Work to be completed ▸ Select and reproduce each line of the listing below that bears the string "SONAR".

Records shown ▸

╔══

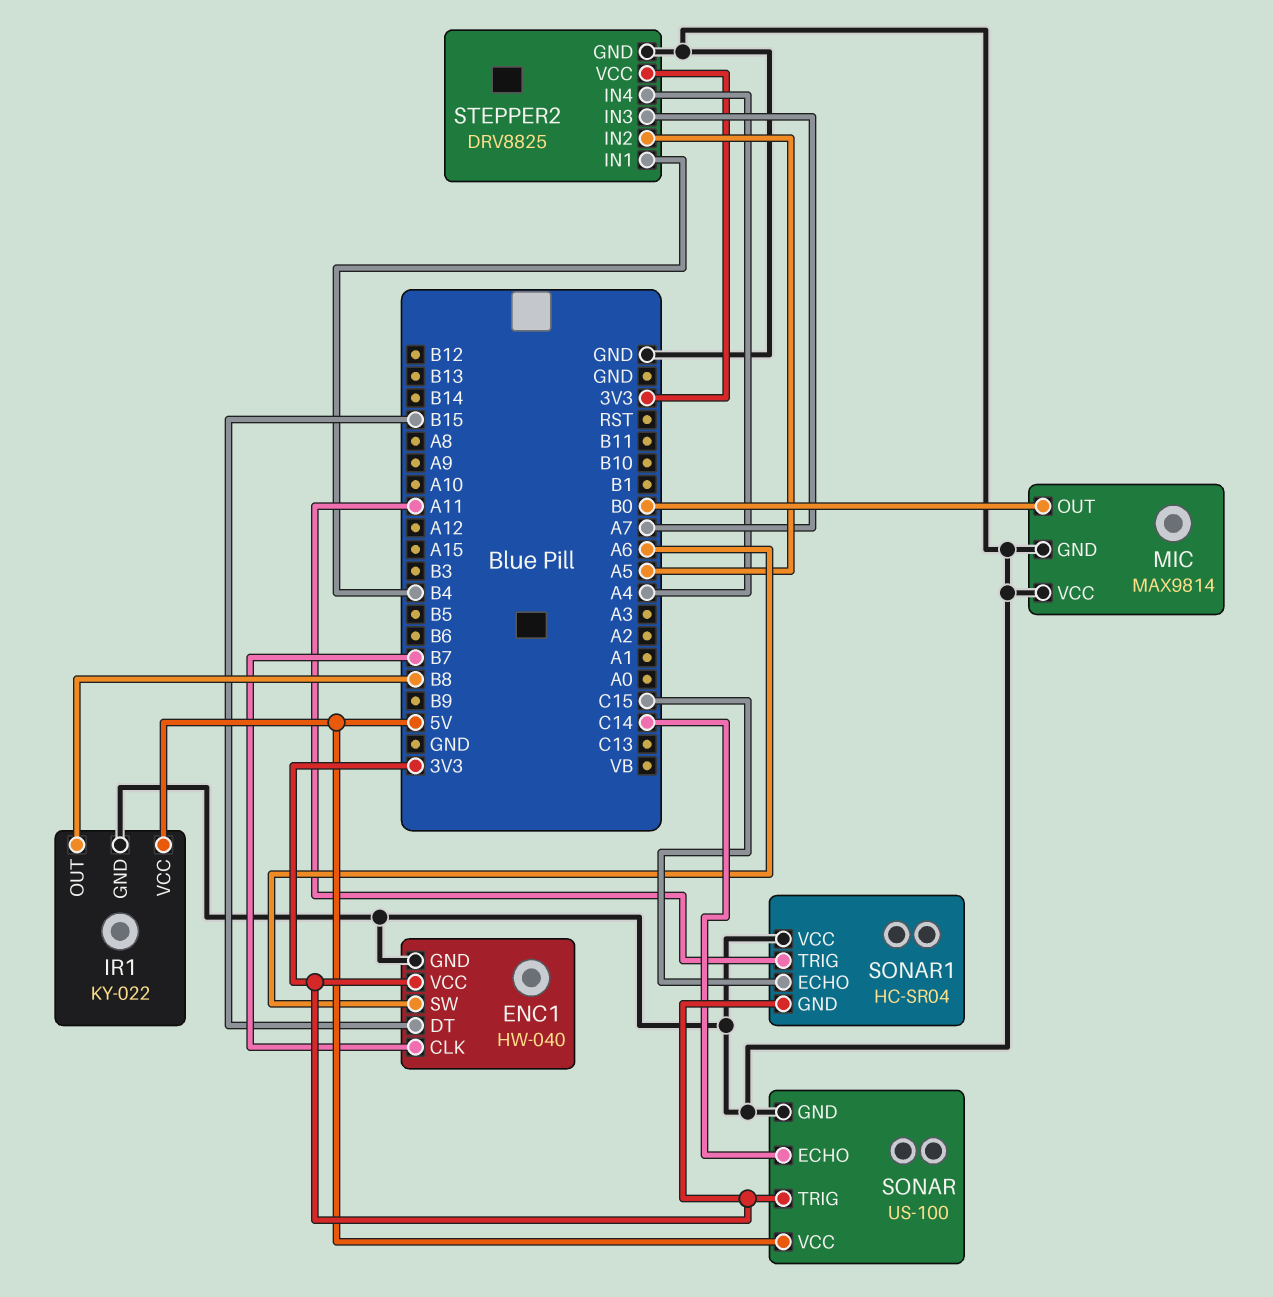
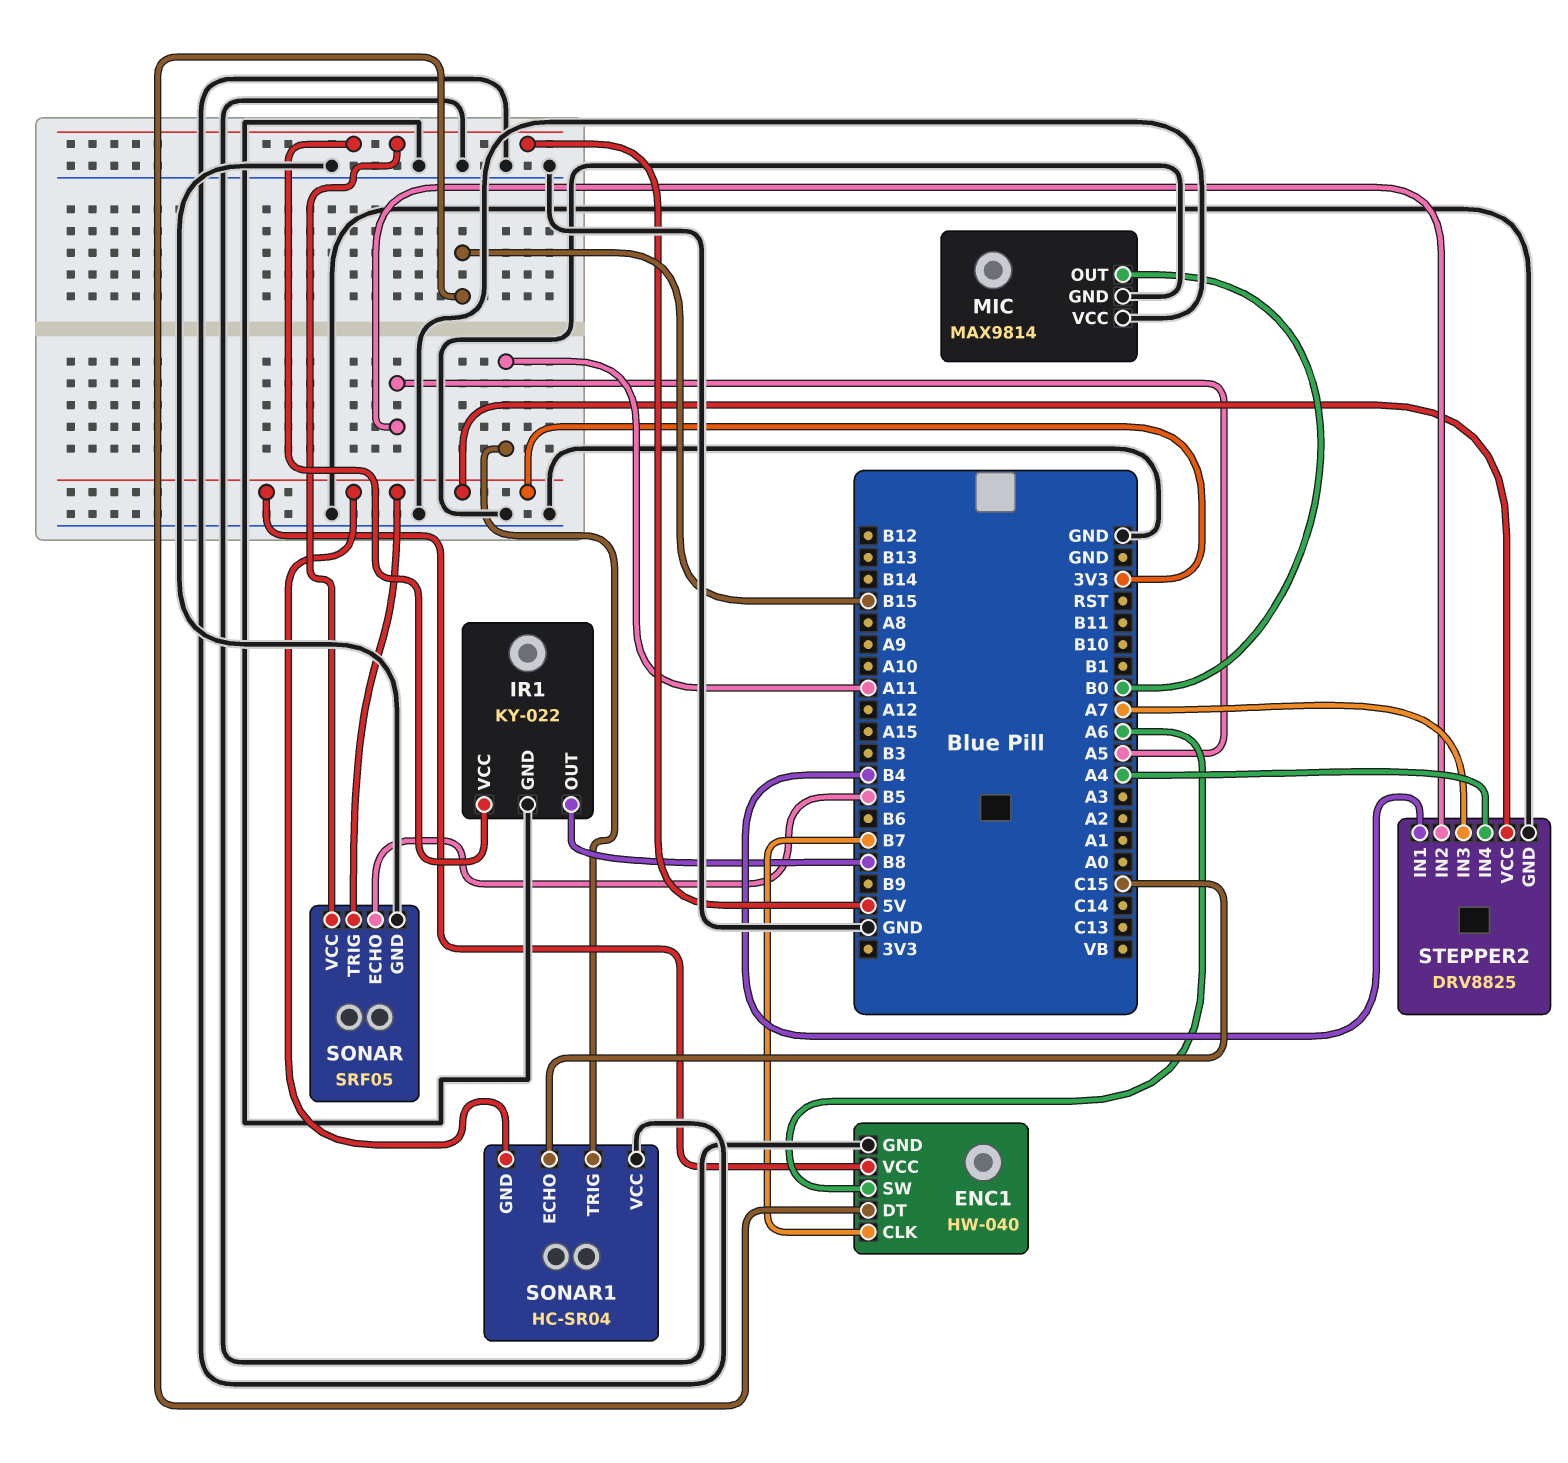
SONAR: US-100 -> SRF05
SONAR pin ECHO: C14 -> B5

╚══
╔══

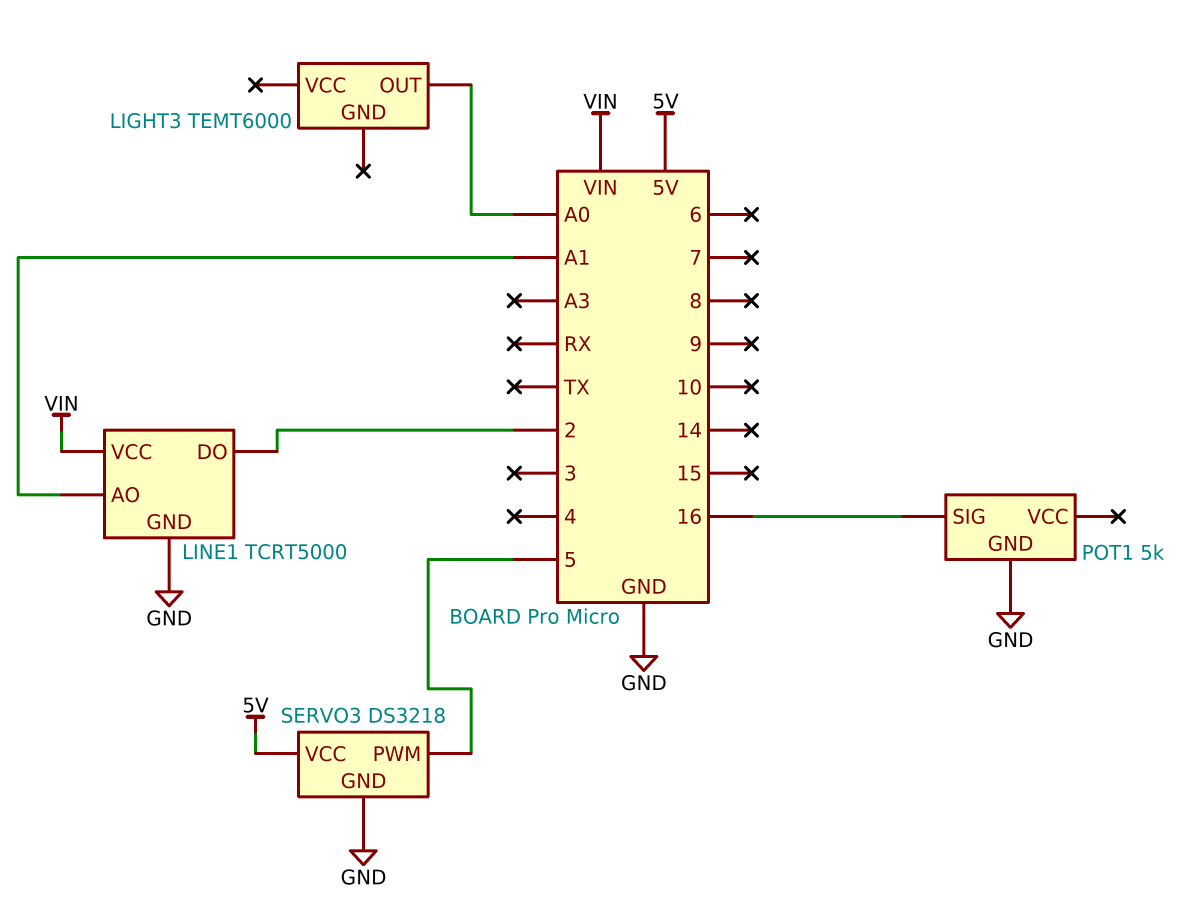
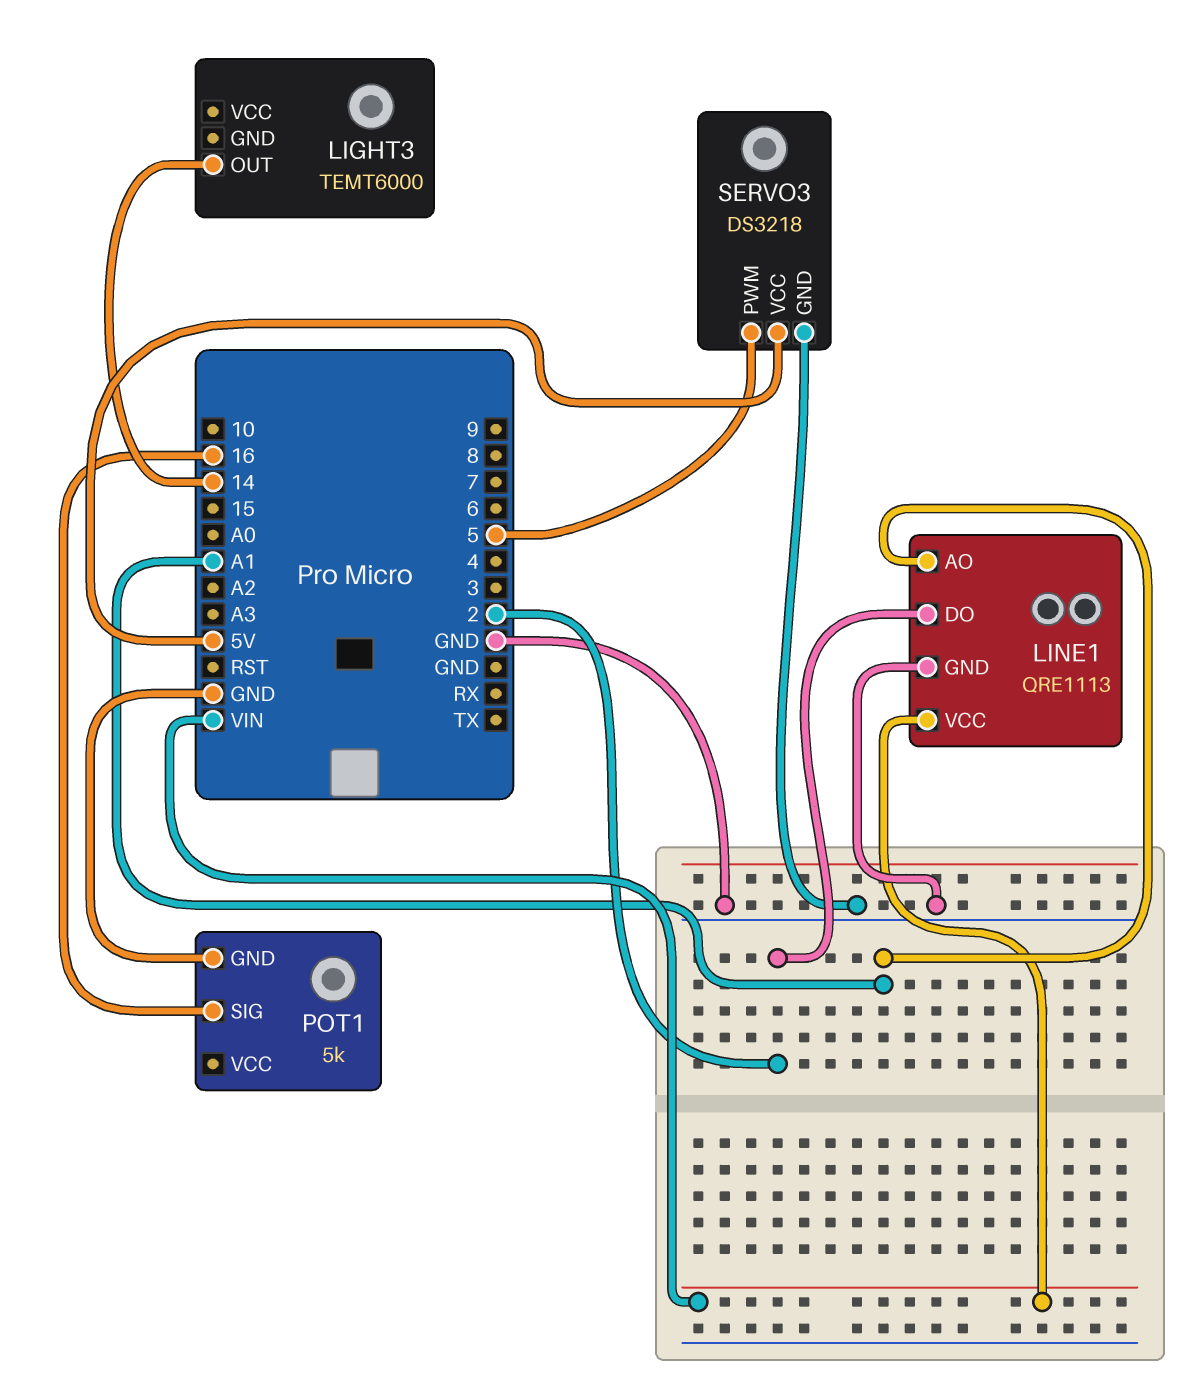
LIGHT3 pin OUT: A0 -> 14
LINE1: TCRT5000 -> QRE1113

╚══
╔══

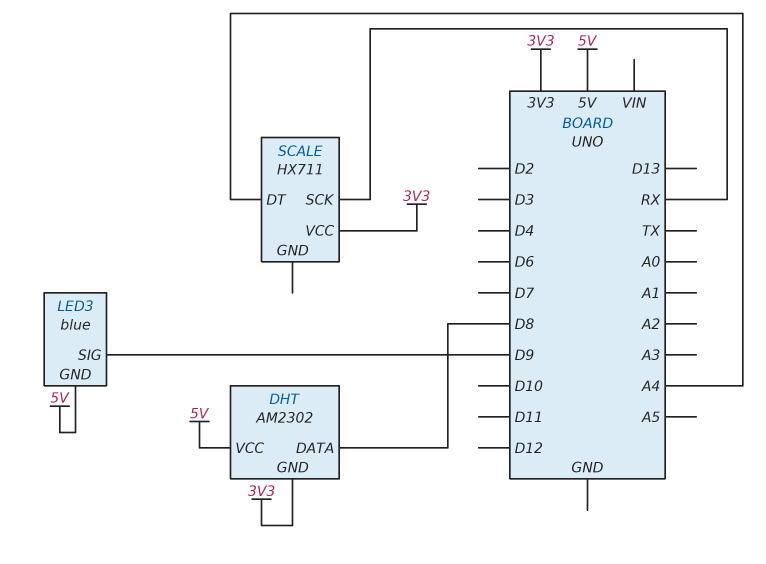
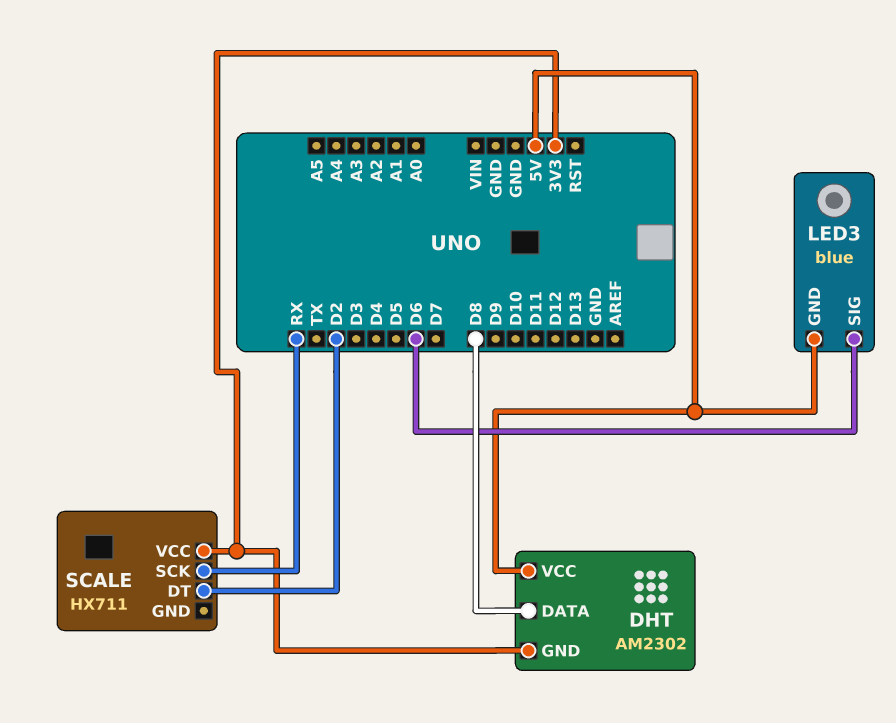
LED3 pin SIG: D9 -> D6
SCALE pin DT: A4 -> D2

╚══

Worked solution ▸
SONAR: US-100 -> SRF05
SONAR pin ECHO: C14 -> B5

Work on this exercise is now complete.